◆ **TASK DESCRIPTION**: Among the records, which lines hold the word "robot"? Pick them out.
-=-=-=-=-
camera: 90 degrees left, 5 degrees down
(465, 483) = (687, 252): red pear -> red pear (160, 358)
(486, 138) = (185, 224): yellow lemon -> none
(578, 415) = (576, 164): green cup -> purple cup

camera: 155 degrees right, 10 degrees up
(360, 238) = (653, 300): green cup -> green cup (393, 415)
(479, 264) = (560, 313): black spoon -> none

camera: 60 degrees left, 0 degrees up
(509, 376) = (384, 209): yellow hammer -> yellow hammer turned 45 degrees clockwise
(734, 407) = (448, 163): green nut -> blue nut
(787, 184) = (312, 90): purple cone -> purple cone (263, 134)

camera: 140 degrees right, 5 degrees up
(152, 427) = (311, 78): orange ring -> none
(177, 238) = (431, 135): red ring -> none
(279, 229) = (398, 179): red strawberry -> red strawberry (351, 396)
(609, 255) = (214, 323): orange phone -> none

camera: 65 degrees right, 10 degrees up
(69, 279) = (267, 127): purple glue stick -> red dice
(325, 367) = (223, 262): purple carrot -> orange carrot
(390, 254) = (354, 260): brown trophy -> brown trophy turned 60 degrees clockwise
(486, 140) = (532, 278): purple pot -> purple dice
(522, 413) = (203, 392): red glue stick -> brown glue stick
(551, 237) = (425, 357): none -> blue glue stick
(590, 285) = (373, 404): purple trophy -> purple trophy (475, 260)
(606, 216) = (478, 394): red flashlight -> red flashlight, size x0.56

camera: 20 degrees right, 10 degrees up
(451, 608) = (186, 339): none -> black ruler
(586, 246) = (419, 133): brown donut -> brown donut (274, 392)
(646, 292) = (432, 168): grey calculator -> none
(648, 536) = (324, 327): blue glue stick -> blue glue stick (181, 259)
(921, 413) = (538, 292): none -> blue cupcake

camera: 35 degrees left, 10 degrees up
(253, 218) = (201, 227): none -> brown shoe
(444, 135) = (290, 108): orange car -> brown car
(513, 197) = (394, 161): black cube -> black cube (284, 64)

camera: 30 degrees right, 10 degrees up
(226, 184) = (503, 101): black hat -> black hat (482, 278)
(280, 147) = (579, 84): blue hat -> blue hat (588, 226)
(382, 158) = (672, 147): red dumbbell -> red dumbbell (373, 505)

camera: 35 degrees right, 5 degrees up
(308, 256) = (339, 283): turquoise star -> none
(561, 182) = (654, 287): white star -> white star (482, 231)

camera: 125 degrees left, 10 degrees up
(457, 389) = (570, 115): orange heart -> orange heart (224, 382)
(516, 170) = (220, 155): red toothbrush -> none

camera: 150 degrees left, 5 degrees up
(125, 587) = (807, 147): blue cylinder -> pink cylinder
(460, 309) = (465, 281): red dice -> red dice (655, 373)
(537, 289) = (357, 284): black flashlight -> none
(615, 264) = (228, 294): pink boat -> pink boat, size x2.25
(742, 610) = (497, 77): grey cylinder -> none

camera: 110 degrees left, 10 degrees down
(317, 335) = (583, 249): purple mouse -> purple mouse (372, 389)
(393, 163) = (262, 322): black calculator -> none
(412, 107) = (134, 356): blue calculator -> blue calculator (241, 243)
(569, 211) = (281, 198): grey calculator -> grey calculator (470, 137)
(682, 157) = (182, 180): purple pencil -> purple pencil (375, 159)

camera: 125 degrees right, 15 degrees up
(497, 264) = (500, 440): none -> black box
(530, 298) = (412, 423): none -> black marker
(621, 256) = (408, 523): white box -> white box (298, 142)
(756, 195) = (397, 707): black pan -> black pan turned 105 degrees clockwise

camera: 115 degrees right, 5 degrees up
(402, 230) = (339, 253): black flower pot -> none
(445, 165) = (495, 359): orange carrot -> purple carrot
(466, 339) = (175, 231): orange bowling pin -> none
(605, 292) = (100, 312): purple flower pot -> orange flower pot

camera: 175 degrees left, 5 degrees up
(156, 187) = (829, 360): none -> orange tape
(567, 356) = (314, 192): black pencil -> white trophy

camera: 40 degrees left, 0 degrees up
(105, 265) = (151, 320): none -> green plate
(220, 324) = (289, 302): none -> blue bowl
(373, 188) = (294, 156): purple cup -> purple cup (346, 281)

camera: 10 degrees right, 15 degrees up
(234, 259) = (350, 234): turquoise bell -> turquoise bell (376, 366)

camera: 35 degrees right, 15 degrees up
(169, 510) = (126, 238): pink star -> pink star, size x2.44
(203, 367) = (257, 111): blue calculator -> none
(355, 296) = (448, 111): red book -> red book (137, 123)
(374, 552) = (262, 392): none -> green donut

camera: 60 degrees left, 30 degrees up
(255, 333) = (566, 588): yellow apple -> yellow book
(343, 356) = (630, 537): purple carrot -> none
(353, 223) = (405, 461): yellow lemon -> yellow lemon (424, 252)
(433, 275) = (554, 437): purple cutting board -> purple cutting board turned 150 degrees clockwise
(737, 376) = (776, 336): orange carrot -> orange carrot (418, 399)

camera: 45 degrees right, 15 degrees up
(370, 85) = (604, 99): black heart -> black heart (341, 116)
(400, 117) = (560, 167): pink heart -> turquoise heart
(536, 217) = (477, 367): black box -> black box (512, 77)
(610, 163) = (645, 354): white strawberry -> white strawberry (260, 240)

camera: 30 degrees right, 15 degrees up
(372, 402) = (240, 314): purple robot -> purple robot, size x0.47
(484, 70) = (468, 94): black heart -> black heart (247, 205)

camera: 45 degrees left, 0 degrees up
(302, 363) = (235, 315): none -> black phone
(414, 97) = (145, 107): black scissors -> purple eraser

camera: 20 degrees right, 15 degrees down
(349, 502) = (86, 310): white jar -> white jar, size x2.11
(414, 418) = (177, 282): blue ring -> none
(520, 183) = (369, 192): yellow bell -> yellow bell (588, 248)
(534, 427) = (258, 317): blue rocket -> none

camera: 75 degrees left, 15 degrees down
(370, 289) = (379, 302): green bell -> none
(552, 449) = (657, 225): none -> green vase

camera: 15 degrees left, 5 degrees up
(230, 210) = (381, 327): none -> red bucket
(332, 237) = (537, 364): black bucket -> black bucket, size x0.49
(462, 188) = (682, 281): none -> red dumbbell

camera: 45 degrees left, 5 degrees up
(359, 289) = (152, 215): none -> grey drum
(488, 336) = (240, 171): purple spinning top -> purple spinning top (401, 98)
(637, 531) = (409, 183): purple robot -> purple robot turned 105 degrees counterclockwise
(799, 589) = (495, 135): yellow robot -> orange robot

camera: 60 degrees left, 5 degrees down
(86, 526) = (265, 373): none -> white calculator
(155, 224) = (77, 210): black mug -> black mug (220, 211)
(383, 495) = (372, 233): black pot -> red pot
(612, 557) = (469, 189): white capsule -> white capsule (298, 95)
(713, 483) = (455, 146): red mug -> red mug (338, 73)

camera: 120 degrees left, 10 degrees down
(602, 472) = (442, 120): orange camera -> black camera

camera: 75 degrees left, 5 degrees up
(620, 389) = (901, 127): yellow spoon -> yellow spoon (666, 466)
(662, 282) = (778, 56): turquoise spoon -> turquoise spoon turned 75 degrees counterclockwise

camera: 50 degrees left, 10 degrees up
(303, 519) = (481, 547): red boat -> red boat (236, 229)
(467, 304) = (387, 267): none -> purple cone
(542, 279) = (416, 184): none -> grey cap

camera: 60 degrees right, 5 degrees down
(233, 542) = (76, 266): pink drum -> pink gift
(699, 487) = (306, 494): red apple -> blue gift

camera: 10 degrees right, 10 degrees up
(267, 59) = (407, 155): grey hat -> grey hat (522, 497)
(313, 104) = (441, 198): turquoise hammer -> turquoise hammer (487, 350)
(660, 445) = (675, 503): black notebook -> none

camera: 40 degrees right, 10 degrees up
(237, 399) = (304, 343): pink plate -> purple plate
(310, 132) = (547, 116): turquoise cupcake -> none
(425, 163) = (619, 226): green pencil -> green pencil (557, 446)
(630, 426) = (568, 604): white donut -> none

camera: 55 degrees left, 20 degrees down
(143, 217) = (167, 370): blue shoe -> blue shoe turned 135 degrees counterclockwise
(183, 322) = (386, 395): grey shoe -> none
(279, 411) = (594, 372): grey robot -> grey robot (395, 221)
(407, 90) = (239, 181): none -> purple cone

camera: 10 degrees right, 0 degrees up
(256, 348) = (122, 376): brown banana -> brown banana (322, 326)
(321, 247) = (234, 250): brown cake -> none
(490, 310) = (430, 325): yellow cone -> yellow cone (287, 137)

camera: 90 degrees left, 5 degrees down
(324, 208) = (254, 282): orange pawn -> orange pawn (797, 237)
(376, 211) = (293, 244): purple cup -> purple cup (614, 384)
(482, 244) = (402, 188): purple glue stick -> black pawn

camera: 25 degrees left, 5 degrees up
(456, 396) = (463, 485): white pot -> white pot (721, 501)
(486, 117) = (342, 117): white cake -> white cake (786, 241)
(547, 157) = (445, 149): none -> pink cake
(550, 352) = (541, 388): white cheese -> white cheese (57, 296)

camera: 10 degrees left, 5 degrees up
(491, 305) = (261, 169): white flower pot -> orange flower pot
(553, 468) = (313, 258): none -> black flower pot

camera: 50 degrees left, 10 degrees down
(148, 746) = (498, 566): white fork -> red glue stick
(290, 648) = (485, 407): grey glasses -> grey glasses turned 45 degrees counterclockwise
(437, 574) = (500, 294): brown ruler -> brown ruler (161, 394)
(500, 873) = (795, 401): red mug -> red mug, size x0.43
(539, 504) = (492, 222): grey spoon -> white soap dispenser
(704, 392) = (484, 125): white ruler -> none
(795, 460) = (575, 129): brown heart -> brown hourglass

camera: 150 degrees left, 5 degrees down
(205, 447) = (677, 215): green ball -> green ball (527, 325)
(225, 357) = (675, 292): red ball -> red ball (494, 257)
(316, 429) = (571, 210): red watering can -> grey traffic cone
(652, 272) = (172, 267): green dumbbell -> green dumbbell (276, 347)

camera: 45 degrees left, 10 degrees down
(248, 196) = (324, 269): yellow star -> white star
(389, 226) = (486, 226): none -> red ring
-=-=-=-=-
◆ **EXERCISE OUTPUT**:
(372, 402) = (240, 314): purple robot -> purple robot, size x0.47
(637, 531) = (409, 183): purple robot -> purple robot turned 105 degrees counterclockwise
(799, 589) = (495, 135): yellow robot -> orange robot
(279, 411) = (594, 372): grey robot -> grey robot (395, 221)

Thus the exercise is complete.